=== Before-and-after object listings ===
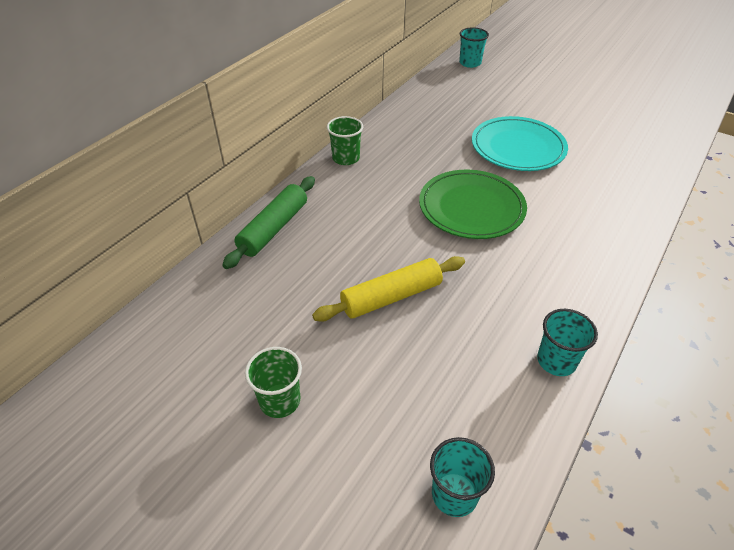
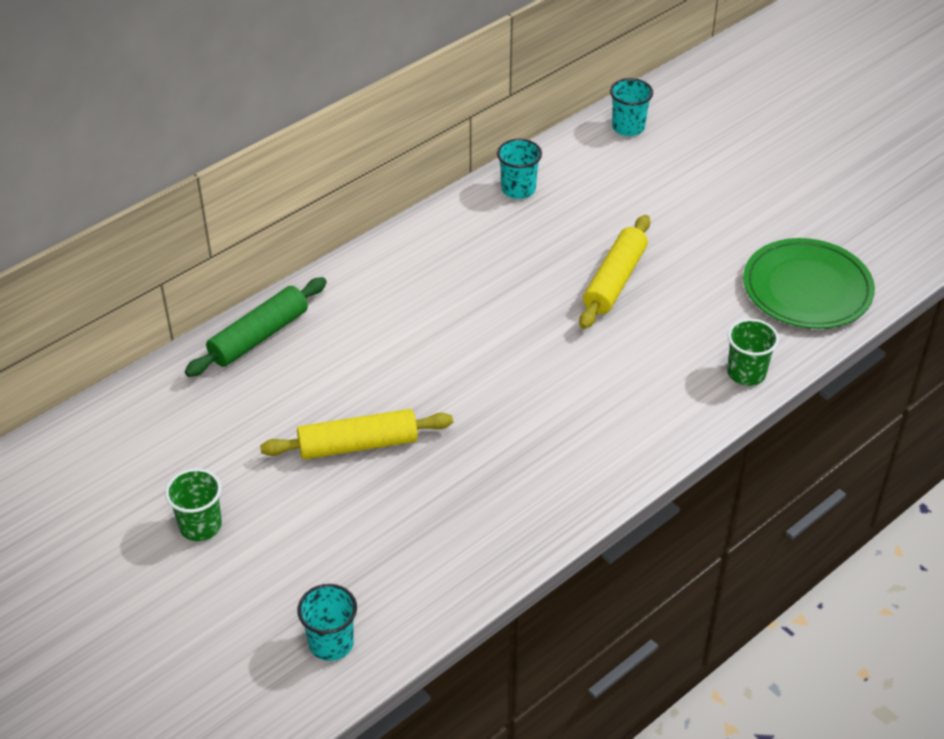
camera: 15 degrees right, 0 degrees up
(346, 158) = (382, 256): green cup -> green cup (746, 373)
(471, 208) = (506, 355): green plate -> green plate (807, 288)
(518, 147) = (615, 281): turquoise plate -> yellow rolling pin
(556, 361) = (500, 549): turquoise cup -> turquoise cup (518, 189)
...
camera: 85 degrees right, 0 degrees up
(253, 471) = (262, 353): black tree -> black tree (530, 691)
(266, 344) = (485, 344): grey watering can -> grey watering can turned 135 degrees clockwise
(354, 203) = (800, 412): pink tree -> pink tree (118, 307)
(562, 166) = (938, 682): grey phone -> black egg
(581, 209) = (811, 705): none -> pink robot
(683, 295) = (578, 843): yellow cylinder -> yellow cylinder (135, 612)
...
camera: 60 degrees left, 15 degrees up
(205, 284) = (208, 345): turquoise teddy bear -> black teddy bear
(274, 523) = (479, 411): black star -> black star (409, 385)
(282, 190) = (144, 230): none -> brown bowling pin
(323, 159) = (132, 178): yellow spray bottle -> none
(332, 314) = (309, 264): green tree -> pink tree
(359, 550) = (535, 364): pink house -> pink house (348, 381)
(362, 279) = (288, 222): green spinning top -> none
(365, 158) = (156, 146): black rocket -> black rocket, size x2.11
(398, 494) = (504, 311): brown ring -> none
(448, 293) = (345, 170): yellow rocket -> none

=== YOUR INSTRUCTIONS ===
All that belongs in the answer is the run of lines above from the line containing "(282, 190) = (144, 230): none" through the line containing "(448, 293) = (345, 170): yellow", exactly as written.

=== YOUR SOLUTION ===
(282, 190) = (144, 230): none -> brown bowling pin
(323, 159) = (132, 178): yellow spray bottle -> none
(332, 314) = (309, 264): green tree -> pink tree
(359, 550) = (535, 364): pink house -> pink house (348, 381)
(362, 279) = (288, 222): green spinning top -> none
(365, 158) = (156, 146): black rocket -> black rocket, size x2.11
(398, 494) = (504, 311): brown ring -> none
(448, 293) = (345, 170): yellow rocket -> none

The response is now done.